**Task statement:** Return every record below exactly as written.

[Before-and-after object listings]
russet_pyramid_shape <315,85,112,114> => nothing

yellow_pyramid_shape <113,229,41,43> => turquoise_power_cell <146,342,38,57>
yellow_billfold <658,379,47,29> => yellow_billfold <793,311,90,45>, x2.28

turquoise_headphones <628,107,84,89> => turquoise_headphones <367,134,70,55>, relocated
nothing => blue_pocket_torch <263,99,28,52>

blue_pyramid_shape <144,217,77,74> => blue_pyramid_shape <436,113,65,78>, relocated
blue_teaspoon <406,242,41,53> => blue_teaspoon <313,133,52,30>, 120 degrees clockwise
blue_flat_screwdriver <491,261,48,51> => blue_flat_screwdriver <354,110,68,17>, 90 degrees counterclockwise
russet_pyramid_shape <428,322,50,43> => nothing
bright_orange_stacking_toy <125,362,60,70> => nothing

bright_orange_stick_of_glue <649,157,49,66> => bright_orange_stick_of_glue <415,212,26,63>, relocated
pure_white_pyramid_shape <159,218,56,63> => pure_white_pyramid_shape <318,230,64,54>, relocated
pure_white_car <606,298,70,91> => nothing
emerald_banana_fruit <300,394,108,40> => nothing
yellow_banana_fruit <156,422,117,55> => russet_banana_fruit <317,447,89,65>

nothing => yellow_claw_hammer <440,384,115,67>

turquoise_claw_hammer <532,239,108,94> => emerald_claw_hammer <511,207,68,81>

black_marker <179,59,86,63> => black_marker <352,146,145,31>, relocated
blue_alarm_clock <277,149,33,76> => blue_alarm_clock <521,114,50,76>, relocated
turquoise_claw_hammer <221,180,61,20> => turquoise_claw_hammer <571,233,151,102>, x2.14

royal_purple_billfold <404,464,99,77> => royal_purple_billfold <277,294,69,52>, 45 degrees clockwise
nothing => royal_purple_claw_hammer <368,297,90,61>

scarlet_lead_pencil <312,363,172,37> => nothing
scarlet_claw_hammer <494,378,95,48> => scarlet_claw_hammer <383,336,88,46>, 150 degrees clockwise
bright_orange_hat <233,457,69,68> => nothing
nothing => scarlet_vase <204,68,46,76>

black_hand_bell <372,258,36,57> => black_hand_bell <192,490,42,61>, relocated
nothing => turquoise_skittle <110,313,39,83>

**Exercise result:**
russet_pyramid_shape <315,85,112,114> => nothing

yellow_pyramid_shape <113,229,41,43> => turquoise_power_cell <146,342,38,57>
yellow_billfold <658,379,47,29> => yellow_billfold <793,311,90,45>, x2.28

turquoise_headphones <628,107,84,89> => turquoise_headphones <367,134,70,55>, relocated
nothing => blue_pocket_torch <263,99,28,52>

blue_pyramid_shape <144,217,77,74> => blue_pyramid_shape <436,113,65,78>, relocated
blue_teaspoon <406,242,41,53> => blue_teaspoon <313,133,52,30>, 120 degrees clockwise
blue_flat_screwdriver <491,261,48,51> => blue_flat_screwdriver <354,110,68,17>, 90 degrees counterclockwise
russet_pyramid_shape <428,322,50,43> => nothing
bright_orange_stacking_toy <125,362,60,70> => nothing

bright_orange_stick_of_glue <649,157,49,66> => bright_orange_stick_of_glue <415,212,26,63>, relocated
pure_white_pyramid_shape <159,218,56,63> => pure_white_pyramid_shape <318,230,64,54>, relocated
pure_white_car <606,298,70,91> => nothing
emerald_banana_fruit <300,394,108,40> => nothing
yellow_banana_fruit <156,422,117,55> => russet_banana_fruit <317,447,89,65>

nothing => yellow_claw_hammer <440,384,115,67>

turquoise_claw_hammer <532,239,108,94> => emerald_claw_hammer <511,207,68,81>

black_marker <179,59,86,63> => black_marker <352,146,145,31>, relocated
blue_alarm_clock <277,149,33,76> => blue_alarm_clock <521,114,50,76>, relocated
turquoise_claw_hammer <221,180,61,20> => turquoise_claw_hammer <571,233,151,102>, x2.14

royal_purple_billfold <404,464,99,77> => royal_purple_billfold <277,294,69,52>, 45 degrees clockwise
nothing => royal_purple_claw_hammer <368,297,90,61>

scarlet_lead_pencil <312,363,172,37> => nothing
scarlet_claw_hammer <494,378,95,48> => scarlet_claw_hammer <383,336,88,46>, 150 degrees clockwise
bright_orange_hat <233,457,69,68> => nothing
nothing => scarlet_vase <204,68,46,76>

black_hand_bell <372,258,36,57> => black_hand_bell <192,490,42,61>, relocated
nothing => turquoise_skittle <110,313,39,83>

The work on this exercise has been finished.